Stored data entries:
Content starts

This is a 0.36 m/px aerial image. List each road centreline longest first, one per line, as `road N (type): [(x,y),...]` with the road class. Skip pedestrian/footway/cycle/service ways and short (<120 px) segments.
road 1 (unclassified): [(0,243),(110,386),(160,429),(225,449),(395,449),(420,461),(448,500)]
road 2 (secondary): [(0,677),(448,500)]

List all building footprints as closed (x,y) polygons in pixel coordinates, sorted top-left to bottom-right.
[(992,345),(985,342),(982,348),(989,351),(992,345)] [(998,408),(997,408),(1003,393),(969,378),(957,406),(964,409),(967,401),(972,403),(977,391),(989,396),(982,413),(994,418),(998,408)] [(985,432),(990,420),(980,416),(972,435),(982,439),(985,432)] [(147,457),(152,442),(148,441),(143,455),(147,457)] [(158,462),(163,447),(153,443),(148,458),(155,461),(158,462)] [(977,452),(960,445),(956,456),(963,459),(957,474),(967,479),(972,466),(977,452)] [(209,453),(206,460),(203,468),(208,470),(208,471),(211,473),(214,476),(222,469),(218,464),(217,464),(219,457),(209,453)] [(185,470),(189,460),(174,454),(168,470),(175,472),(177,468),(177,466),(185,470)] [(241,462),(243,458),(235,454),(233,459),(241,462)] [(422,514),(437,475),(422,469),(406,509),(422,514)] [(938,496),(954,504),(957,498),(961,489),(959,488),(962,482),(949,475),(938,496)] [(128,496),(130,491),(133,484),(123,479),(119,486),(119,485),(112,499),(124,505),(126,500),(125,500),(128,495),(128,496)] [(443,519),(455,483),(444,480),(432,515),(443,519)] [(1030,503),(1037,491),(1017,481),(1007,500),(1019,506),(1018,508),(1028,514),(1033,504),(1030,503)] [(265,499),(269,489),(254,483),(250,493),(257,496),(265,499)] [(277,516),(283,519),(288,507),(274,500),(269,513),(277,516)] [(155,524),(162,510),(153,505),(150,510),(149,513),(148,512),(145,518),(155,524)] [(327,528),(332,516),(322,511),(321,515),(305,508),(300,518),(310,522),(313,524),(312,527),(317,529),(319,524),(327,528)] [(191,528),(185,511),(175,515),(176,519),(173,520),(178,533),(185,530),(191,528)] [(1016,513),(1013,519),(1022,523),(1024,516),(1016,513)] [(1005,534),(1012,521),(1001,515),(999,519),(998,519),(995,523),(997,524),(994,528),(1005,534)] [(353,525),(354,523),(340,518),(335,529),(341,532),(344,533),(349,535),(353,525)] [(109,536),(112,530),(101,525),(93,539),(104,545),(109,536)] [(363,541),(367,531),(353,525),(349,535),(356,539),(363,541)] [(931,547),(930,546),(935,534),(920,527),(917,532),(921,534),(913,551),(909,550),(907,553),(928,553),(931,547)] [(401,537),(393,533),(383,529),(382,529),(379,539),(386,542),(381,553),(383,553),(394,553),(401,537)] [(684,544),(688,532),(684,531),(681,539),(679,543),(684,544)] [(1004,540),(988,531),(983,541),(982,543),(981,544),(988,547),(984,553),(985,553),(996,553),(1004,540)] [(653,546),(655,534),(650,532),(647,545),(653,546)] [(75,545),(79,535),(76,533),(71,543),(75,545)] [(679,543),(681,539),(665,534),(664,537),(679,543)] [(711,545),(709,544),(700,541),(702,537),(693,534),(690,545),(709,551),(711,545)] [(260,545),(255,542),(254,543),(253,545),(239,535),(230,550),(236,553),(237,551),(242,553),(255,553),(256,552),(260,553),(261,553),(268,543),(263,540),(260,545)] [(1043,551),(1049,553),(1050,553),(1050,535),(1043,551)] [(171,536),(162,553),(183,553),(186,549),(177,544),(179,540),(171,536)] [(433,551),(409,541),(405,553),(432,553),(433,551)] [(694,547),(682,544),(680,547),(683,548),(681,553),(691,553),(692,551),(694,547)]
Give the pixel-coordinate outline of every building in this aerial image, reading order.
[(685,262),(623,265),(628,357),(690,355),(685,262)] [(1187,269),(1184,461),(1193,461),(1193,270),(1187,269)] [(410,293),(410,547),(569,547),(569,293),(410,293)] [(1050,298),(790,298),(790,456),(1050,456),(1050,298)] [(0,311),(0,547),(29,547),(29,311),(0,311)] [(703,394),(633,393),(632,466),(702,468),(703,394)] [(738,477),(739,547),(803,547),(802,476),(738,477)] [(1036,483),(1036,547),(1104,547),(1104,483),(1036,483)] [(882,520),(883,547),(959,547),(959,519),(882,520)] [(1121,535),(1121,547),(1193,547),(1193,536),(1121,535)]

Content ends

## Your instructions
Filter the entries above and keep only the lines with the word "List".

## Output for this task
This is a 0.36 m/px aerial image. List each road centreline longest first, one per line, as `road N (type): [(x,y),...]` with the road class. Skip pedestrian/footway/cycle/service ways and short (<120 px) segments.
List all building footprints as closed (x,y) polygons in pixel coordinates, sorted top-left to bottom-right.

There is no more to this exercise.